═════ Extracted records
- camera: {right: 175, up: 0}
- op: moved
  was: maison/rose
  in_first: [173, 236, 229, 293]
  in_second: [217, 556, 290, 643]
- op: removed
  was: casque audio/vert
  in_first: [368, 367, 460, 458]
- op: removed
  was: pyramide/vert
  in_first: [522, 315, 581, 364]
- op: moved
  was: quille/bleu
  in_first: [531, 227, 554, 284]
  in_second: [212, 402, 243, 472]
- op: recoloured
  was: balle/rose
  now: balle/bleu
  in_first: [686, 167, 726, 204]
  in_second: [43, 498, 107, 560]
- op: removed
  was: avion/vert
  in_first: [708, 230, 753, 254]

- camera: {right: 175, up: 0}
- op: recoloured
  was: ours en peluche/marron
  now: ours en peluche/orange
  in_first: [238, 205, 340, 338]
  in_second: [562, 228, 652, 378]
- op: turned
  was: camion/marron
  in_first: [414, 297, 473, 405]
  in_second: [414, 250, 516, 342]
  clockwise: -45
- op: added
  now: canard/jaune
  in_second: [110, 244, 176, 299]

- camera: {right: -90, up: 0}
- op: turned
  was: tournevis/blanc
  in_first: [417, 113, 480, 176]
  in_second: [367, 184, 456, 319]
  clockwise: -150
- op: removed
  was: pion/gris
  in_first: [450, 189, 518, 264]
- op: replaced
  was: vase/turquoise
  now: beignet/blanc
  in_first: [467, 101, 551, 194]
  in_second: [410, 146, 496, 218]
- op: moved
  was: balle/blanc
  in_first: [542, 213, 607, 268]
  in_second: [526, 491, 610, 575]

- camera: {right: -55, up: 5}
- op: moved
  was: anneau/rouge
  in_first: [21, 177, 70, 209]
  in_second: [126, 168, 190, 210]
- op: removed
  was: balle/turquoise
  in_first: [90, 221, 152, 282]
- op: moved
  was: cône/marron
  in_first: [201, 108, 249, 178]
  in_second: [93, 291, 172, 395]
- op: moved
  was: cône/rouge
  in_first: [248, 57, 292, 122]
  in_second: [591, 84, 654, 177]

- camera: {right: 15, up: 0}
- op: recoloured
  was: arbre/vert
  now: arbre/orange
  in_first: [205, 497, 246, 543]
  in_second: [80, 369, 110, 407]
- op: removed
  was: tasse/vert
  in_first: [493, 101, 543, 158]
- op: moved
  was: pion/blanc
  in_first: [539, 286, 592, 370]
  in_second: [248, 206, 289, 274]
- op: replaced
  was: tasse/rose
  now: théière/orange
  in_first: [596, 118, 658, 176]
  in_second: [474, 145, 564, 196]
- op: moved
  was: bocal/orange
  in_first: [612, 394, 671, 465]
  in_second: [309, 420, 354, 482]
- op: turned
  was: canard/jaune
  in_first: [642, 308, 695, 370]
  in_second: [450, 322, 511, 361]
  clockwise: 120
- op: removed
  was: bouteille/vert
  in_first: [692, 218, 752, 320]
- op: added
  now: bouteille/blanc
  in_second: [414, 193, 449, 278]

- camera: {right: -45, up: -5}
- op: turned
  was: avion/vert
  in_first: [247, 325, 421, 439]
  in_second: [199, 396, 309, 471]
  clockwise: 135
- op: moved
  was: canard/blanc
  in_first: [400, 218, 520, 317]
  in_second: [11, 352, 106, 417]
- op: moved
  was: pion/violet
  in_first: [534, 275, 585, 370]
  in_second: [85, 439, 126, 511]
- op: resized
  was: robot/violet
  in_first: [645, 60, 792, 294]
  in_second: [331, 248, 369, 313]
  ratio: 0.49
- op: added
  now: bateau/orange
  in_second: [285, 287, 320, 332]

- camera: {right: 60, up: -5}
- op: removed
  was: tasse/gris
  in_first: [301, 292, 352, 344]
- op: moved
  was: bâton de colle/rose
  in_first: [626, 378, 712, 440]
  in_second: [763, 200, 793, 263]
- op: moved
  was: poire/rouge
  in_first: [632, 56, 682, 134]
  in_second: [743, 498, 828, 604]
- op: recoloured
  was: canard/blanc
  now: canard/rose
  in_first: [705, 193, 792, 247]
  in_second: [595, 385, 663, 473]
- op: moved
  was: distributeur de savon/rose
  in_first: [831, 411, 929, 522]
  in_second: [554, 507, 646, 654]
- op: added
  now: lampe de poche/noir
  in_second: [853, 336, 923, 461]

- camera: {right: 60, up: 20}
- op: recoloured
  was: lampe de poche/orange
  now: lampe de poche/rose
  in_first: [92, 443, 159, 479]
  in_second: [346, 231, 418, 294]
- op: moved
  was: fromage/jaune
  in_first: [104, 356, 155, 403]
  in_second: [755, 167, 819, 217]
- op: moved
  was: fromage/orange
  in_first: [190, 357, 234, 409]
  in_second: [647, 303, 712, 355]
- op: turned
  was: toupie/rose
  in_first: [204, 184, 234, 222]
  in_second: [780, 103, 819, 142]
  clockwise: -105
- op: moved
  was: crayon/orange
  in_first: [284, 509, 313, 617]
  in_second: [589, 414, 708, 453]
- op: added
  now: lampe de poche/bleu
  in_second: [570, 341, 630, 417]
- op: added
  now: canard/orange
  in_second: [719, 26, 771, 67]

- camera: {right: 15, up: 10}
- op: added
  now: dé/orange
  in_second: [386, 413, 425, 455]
══════════
Would you output the material above once more, exactly as given?

→ Response to the exercise
- camera: {right: 175, up: 0}
- op: moved
  was: maison/rose
  in_first: [173, 236, 229, 293]
  in_second: [217, 556, 290, 643]
- op: removed
  was: casque audio/vert
  in_first: [368, 367, 460, 458]
- op: removed
  was: pyramide/vert
  in_first: [522, 315, 581, 364]
- op: moved
  was: quille/bleu
  in_first: [531, 227, 554, 284]
  in_second: [212, 402, 243, 472]
- op: recoloured
  was: balle/rose
  now: balle/bleu
  in_first: [686, 167, 726, 204]
  in_second: [43, 498, 107, 560]
- op: removed
  was: avion/vert
  in_first: [708, 230, 753, 254]

- camera: {right: 175, up: 0}
- op: recoloured
  was: ours en peluche/marron
  now: ours en peluche/orange
  in_first: [238, 205, 340, 338]
  in_second: [562, 228, 652, 378]
- op: turned
  was: camion/marron
  in_first: [414, 297, 473, 405]
  in_second: [414, 250, 516, 342]
  clockwise: -45
- op: added
  now: canard/jaune
  in_second: [110, 244, 176, 299]

- camera: {right: -90, up: 0}
- op: turned
  was: tournevis/blanc
  in_first: [417, 113, 480, 176]
  in_second: [367, 184, 456, 319]
  clockwise: -150
- op: removed
  was: pion/gris
  in_first: [450, 189, 518, 264]
- op: replaced
  was: vase/turquoise
  now: beignet/blanc
  in_first: [467, 101, 551, 194]
  in_second: [410, 146, 496, 218]
- op: moved
  was: balle/blanc
  in_first: [542, 213, 607, 268]
  in_second: [526, 491, 610, 575]

- camera: {right: -55, up: 5}
- op: moved
  was: anneau/rouge
  in_first: [21, 177, 70, 209]
  in_second: [126, 168, 190, 210]
- op: removed
  was: balle/turquoise
  in_first: [90, 221, 152, 282]
- op: moved
  was: cône/marron
  in_first: [201, 108, 249, 178]
  in_second: [93, 291, 172, 395]
- op: moved
  was: cône/rouge
  in_first: [248, 57, 292, 122]
  in_second: [591, 84, 654, 177]

- camera: {right: 15, up: 0}
- op: recoloured
  was: arbre/vert
  now: arbre/orange
  in_first: [205, 497, 246, 543]
  in_second: [80, 369, 110, 407]
- op: removed
  was: tasse/vert
  in_first: [493, 101, 543, 158]
- op: moved
  was: pion/blanc
  in_first: [539, 286, 592, 370]
  in_second: [248, 206, 289, 274]
- op: replaced
  was: tasse/rose
  now: théière/orange
  in_first: [596, 118, 658, 176]
  in_second: [474, 145, 564, 196]
- op: moved
  was: bocal/orange
  in_first: [612, 394, 671, 465]
  in_second: [309, 420, 354, 482]
- op: turned
  was: canard/jaune
  in_first: [642, 308, 695, 370]
  in_second: [450, 322, 511, 361]
  clockwise: 120
- op: removed
  was: bouteille/vert
  in_first: [692, 218, 752, 320]
- op: added
  now: bouteille/blanc
  in_second: [414, 193, 449, 278]

- camera: {right: -45, up: -5}
- op: turned
  was: avion/vert
  in_first: [247, 325, 421, 439]
  in_second: [199, 396, 309, 471]
  clockwise: 135
- op: moved
  was: canard/blanc
  in_first: [400, 218, 520, 317]
  in_second: [11, 352, 106, 417]
- op: moved
  was: pion/violet
  in_first: [534, 275, 585, 370]
  in_second: [85, 439, 126, 511]
- op: resized
  was: robot/violet
  in_first: [645, 60, 792, 294]
  in_second: [331, 248, 369, 313]
  ratio: 0.49
- op: added
  now: bateau/orange
  in_second: [285, 287, 320, 332]

- camera: {right: 60, up: -5}
- op: removed
  was: tasse/gris
  in_first: [301, 292, 352, 344]
- op: moved
  was: bâton de colle/rose
  in_first: [626, 378, 712, 440]
  in_second: [763, 200, 793, 263]
- op: moved
  was: poire/rouge
  in_first: [632, 56, 682, 134]
  in_second: [743, 498, 828, 604]
- op: recoloured
  was: canard/blanc
  now: canard/rose
  in_first: [705, 193, 792, 247]
  in_second: [595, 385, 663, 473]
- op: moved
  was: distributeur de savon/rose
  in_first: [831, 411, 929, 522]
  in_second: [554, 507, 646, 654]
- op: added
  now: lampe de poche/noir
  in_second: [853, 336, 923, 461]

- camera: {right: 60, up: 20}
- op: recoloured
  was: lampe de poche/orange
  now: lampe de poche/rose
  in_first: [92, 443, 159, 479]
  in_second: [346, 231, 418, 294]
- op: moved
  was: fromage/jaune
  in_first: [104, 356, 155, 403]
  in_second: [755, 167, 819, 217]
- op: moved
  was: fromage/orange
  in_first: [190, 357, 234, 409]
  in_second: [647, 303, 712, 355]
- op: turned
  was: toupie/rose
  in_first: [204, 184, 234, 222]
  in_second: [780, 103, 819, 142]
  clockwise: -105
- op: moved
  was: crayon/orange
  in_first: [284, 509, 313, 617]
  in_second: [589, 414, 708, 453]
- op: added
  now: lampe de poche/bleu
  in_second: [570, 341, 630, 417]
- op: added
  now: canard/orange
  in_second: [719, 26, 771, 67]

- camera: {right: 15, up: 10}
- op: added
  now: dé/orange
  in_second: [386, 413, 425, 455]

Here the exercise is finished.